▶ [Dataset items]
•••

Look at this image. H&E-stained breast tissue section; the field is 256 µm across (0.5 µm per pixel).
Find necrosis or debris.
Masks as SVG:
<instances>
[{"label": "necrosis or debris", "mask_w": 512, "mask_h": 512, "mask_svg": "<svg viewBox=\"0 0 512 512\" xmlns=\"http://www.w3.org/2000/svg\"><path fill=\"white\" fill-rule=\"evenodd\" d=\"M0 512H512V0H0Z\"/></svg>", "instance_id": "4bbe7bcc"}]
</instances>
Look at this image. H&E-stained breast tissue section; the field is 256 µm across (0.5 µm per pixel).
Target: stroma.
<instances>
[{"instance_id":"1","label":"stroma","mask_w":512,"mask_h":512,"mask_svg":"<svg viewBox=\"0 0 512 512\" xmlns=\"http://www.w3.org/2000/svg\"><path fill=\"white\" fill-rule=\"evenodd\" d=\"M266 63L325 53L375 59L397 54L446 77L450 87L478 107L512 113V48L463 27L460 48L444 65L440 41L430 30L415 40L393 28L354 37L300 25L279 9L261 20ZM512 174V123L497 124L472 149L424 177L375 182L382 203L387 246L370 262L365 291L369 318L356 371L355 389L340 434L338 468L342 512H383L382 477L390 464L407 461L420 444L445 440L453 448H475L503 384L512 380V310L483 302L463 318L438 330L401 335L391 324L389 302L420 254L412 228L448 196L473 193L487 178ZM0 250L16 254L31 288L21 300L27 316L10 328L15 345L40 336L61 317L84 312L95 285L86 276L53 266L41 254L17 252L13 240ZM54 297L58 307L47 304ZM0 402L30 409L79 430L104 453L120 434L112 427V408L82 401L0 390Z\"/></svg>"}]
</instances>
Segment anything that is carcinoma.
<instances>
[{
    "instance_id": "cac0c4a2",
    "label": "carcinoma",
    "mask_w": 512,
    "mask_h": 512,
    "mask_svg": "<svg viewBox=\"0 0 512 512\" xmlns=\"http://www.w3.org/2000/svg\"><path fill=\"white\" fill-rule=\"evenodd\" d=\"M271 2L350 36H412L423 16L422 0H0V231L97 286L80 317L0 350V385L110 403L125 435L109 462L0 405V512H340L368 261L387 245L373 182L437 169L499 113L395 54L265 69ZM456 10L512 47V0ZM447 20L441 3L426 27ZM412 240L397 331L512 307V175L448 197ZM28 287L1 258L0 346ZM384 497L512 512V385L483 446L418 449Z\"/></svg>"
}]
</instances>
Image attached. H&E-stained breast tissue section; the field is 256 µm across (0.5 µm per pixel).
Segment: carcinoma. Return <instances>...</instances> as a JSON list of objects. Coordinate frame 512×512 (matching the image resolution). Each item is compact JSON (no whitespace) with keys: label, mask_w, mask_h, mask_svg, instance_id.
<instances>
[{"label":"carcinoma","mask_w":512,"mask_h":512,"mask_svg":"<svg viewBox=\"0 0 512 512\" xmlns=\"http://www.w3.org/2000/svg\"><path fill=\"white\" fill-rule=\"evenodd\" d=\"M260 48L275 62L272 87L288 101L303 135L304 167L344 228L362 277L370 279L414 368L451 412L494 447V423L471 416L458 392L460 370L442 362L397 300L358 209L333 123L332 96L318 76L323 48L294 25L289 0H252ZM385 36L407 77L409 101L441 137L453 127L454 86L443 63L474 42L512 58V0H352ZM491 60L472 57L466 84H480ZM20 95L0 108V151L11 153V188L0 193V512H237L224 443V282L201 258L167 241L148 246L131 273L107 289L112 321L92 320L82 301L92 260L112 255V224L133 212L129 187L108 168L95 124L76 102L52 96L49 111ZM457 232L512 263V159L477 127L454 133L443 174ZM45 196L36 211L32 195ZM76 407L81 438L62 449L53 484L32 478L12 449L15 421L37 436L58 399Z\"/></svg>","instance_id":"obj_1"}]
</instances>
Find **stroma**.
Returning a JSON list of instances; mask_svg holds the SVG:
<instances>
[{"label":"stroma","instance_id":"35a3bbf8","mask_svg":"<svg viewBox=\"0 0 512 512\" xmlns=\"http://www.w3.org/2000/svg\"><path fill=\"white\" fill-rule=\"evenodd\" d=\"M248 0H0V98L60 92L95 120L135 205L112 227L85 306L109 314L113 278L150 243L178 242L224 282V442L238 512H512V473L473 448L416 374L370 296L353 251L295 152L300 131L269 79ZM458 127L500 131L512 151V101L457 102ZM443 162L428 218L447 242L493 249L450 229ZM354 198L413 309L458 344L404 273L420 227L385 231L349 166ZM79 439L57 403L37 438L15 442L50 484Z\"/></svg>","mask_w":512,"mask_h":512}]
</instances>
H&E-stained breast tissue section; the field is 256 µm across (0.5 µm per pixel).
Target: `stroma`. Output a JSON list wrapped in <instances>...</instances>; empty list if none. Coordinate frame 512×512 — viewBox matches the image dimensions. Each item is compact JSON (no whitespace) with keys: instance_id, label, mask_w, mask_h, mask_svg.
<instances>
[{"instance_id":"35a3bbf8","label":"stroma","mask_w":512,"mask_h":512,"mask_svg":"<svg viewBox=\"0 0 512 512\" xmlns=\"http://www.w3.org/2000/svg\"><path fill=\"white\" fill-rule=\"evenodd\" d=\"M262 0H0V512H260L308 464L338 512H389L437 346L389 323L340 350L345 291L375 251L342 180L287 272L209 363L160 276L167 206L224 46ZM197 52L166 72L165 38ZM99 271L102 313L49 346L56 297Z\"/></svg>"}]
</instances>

•••

▶ [Your instructions] Find the lines above holding the word "section" and show them.

▶ [Result of the task]
Look at this image. H&E-stained breast tissue section; the field is 256 µm across (0.5 µm per pixel).
Look at this image. H&E-stained breast tissue section; the field is 256 µm across (0.5 µm per pixel).
Image attached. H&E-stained breast tissue section; the field is 256 µm across (0.5 µm per pixel).
H&E-stained breast tissue section; the field is 256 µm across (0.5 µm per pixel).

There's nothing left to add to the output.